● **Task goal**: Find the line below with "orange plate: 8 -> 6" and the line with "turquoise light bulb: 8 -> 7". Output exactly those lines and everything between them, leaving out the pictures.

====================

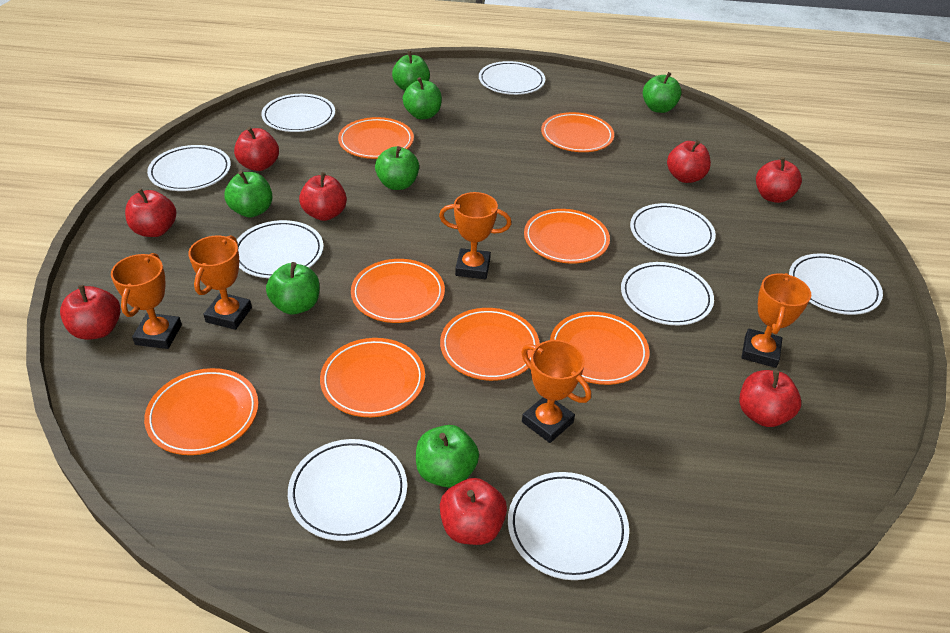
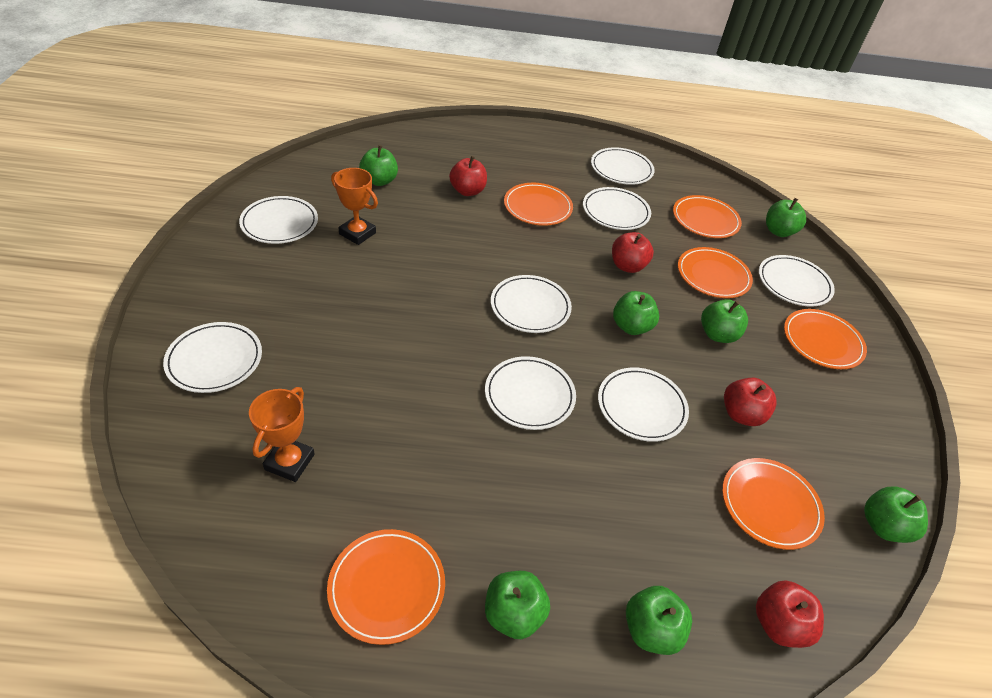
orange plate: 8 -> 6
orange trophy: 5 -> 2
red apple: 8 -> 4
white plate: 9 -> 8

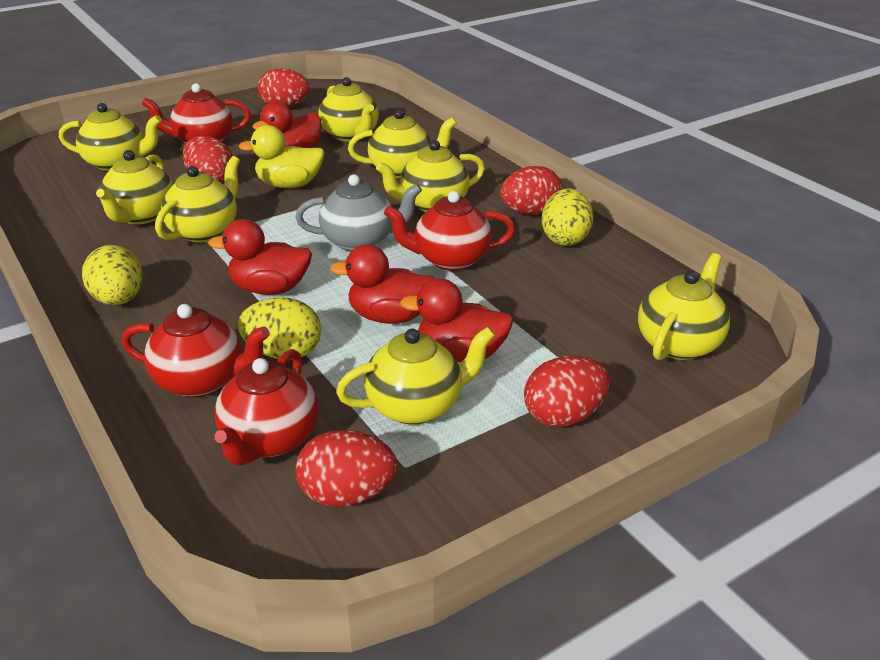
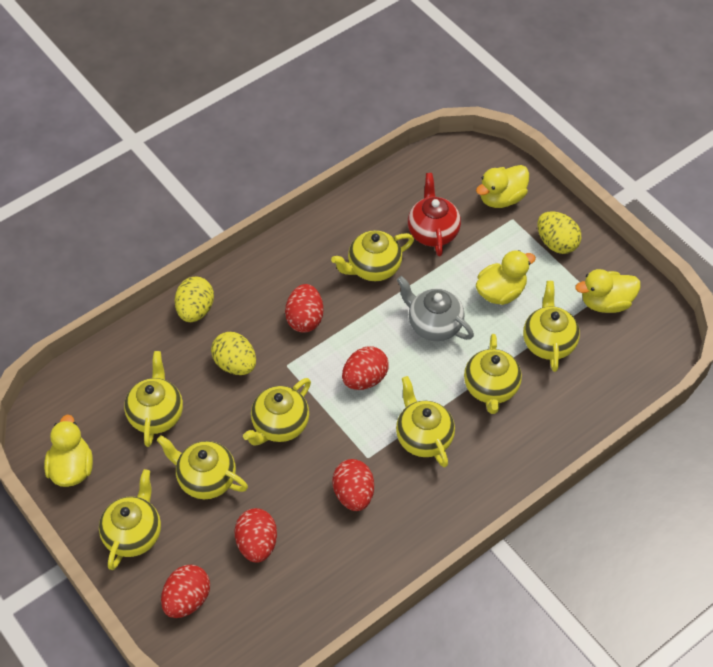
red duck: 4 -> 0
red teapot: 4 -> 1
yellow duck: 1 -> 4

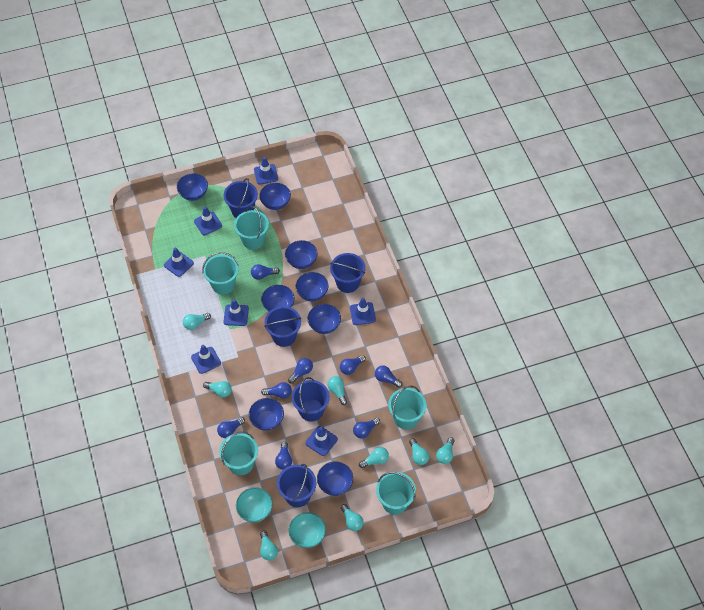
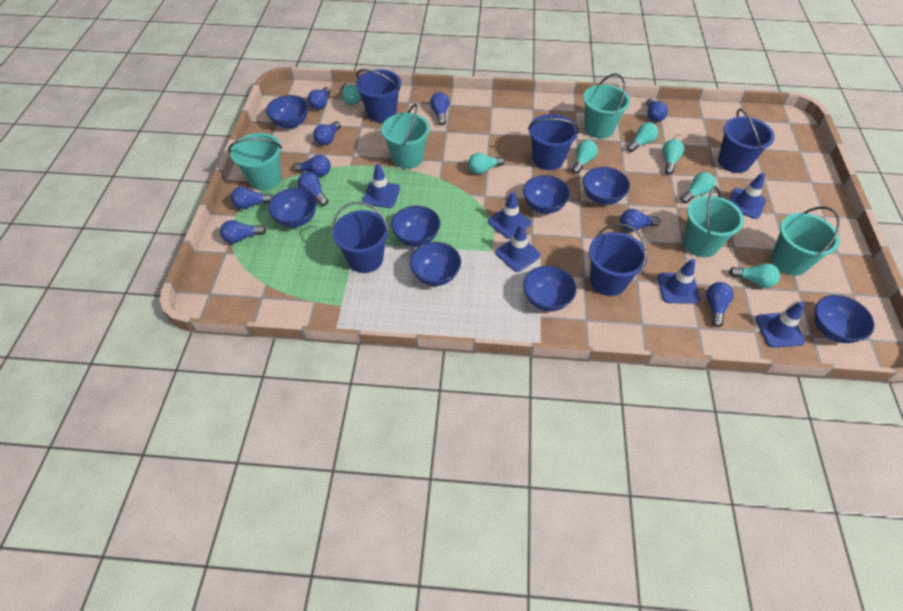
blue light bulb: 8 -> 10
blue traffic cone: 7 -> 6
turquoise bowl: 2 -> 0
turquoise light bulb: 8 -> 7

====================

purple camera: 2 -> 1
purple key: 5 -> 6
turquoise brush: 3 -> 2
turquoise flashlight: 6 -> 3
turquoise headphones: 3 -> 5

====================

● **Solution to this task**:
orange plate: 8 -> 6
orange trophy: 5 -> 2
red apple: 8 -> 4
white plate: 9 -> 8

red duck: 4 -> 0
red teapot: 4 -> 1
yellow duck: 1 -> 4

blue light bulb: 8 -> 10
blue traffic cone: 7 -> 6
turquoise bowl: 2 -> 0
turquoise light bulb: 8 -> 7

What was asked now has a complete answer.